**WORK TO COMPLETE**
Since only part of the material below is wanted, output exactly the lines from the one with "grey watering can: 8 -> 7" up to and including the one with "red cutting board: 3 -> 6".

**DATA SHOWN**
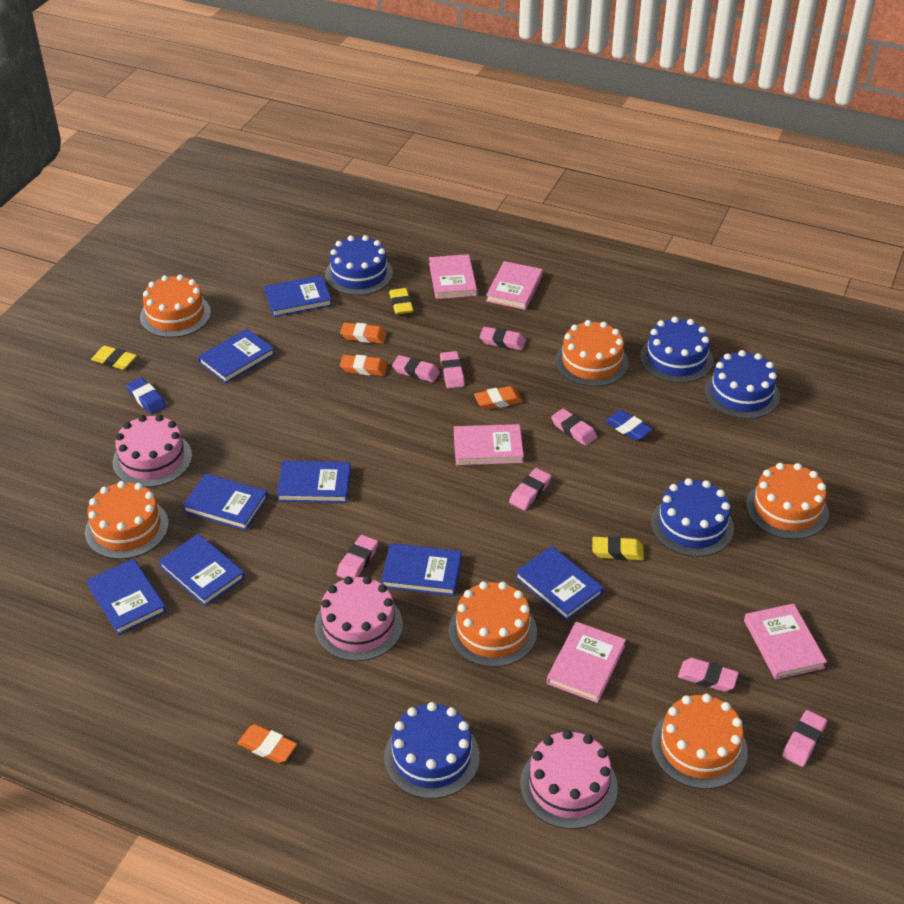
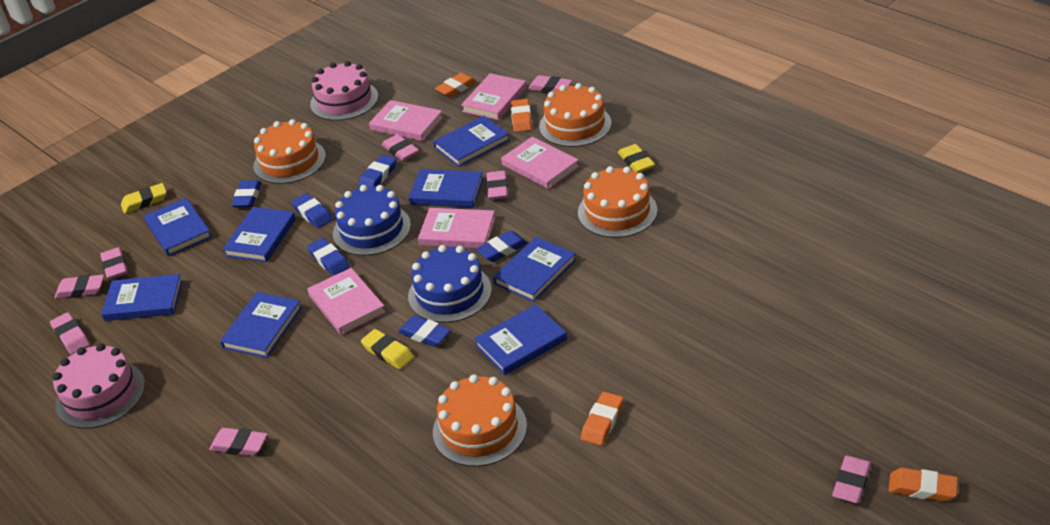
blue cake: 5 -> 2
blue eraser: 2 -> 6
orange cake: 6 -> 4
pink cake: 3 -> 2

==

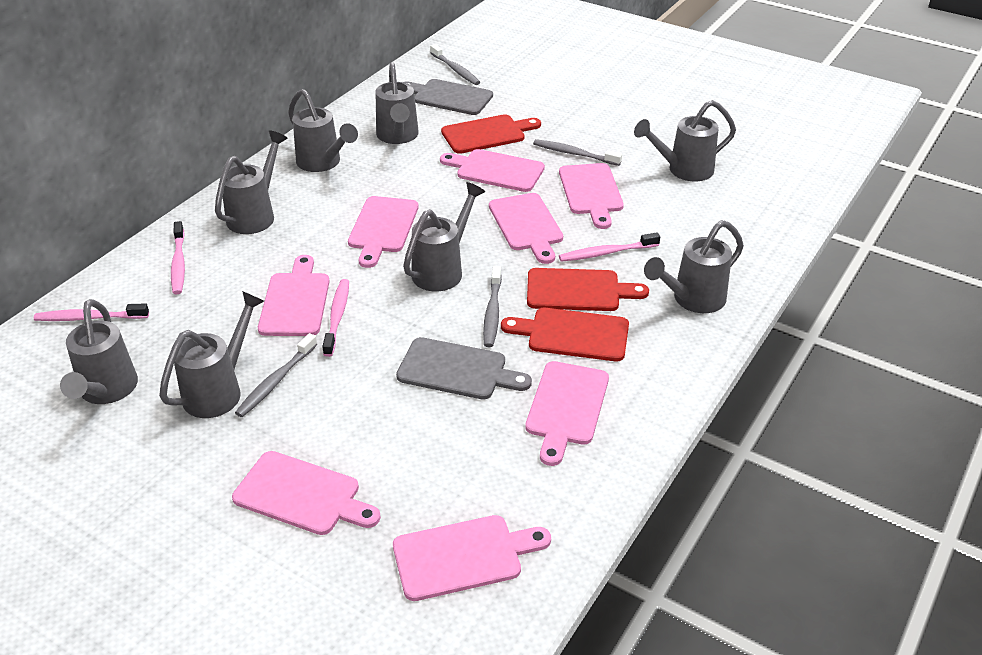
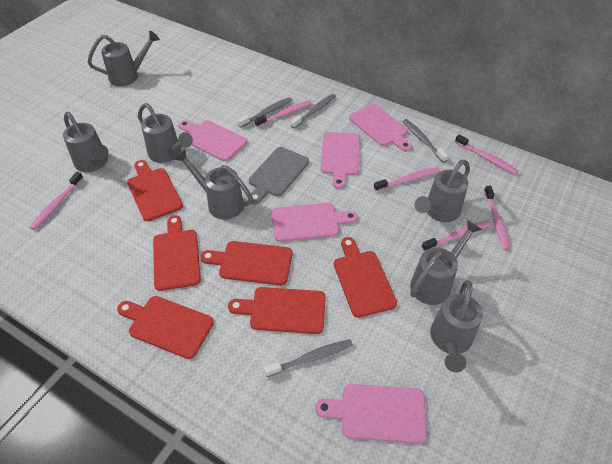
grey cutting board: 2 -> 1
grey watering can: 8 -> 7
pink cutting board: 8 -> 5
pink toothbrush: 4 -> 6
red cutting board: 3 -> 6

**REPLY TO THE TASK**
grey watering can: 8 -> 7
pink cutting board: 8 -> 5
pink toothbrush: 4 -> 6
red cutting board: 3 -> 6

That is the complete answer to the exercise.